■ **WORK REQUIRED**:
Count the lines below containing "cross". Number only.

[DATA TO USE]

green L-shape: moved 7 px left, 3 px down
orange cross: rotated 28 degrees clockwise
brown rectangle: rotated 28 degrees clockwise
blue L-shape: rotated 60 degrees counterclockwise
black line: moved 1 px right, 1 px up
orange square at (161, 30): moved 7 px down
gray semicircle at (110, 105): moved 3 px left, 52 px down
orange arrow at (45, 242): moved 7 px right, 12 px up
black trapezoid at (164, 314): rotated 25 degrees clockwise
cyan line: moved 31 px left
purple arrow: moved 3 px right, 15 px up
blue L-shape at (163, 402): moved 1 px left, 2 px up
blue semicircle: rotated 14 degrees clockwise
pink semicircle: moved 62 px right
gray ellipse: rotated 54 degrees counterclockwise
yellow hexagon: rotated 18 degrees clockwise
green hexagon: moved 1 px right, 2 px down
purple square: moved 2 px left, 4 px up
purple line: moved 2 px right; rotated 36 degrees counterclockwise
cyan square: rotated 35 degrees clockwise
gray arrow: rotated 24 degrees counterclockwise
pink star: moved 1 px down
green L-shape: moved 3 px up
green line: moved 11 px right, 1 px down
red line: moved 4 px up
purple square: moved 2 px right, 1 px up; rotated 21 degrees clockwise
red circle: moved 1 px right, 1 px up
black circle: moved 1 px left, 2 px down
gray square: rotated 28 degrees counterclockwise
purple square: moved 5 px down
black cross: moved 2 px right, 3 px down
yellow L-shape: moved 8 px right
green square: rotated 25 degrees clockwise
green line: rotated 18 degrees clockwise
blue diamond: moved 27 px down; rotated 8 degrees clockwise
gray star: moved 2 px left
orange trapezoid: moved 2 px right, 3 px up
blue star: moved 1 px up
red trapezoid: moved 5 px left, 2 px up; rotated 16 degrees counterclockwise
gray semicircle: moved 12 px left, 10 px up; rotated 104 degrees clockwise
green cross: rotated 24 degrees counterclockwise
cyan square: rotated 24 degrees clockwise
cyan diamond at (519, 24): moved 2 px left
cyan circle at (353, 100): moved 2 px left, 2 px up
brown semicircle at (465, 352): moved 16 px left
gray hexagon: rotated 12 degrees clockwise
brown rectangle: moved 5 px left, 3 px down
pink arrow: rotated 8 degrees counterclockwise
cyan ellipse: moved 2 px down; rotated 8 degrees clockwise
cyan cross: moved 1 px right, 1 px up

[/DATA TO USE]

■ **ANSWER TO THIS TASK**:
4